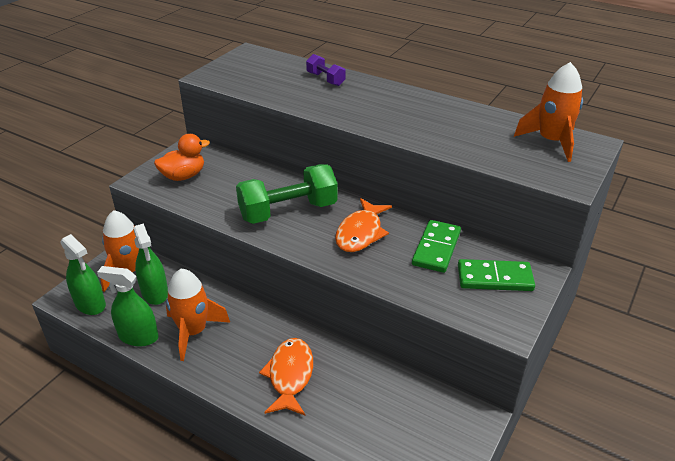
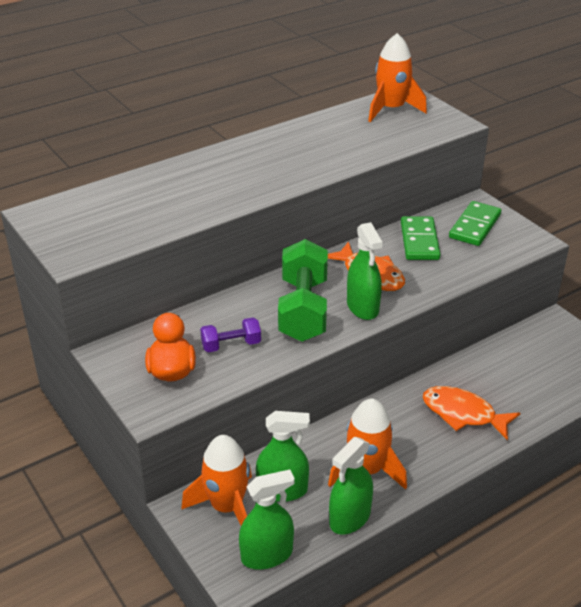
camera: 65 degrees left, 0 degrees up
purple dumbbell [306,54,346,86] -> purple dumbbell moved to [200,317,261,352]
green domino [412,220,461,273] -> green domino turned 45 degrees clockwise [401,216,441,260]
none -> green spray bottle [347,222,383,320]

**THE TASK**
Leaving the images out, retype all the material above exactly.

**SOLUTION TO THE PROBLEM**
camera: 65 degrees left, 0 degrees up
purple dumbbell [306,54,346,86] -> purple dumbbell moved to [200,317,261,352]
green domino [412,220,461,273] -> green domino turned 45 degrees clockwise [401,216,441,260]
none -> green spray bottle [347,222,383,320]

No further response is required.